◆ Work required ◆
Copy every line of the data below word for word, without the pictures.

-- Data supplied start --

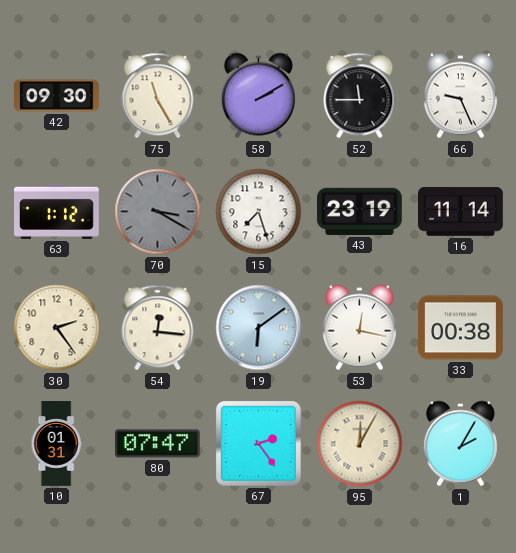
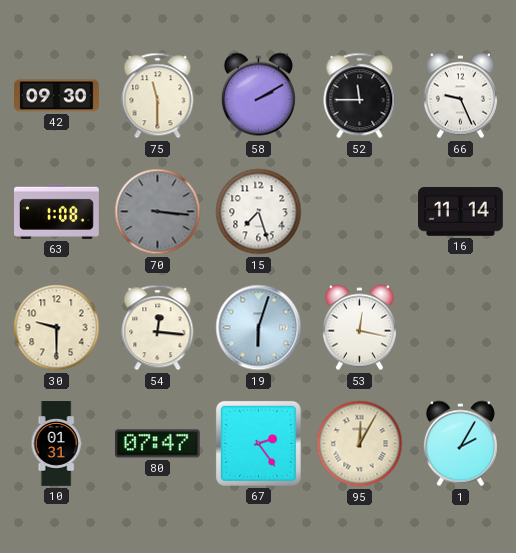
75: 11:25 -> 11:30
63: 1:12 -> 1:08
70: 3:20 -> 3:16
43: 23:19 -> none
30: 2:24 -> 9:30
19: 6:09 -> 6:03
33: 00:38 -> none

-- Data supplied end --

◆ Exercise solution ◆
75: 11:25 -> 11:30
63: 1:12 -> 1:08
70: 3:20 -> 3:16
43: 23:19 -> none
30: 2:24 -> 9:30
19: 6:09 -> 6:03
33: 00:38 -> none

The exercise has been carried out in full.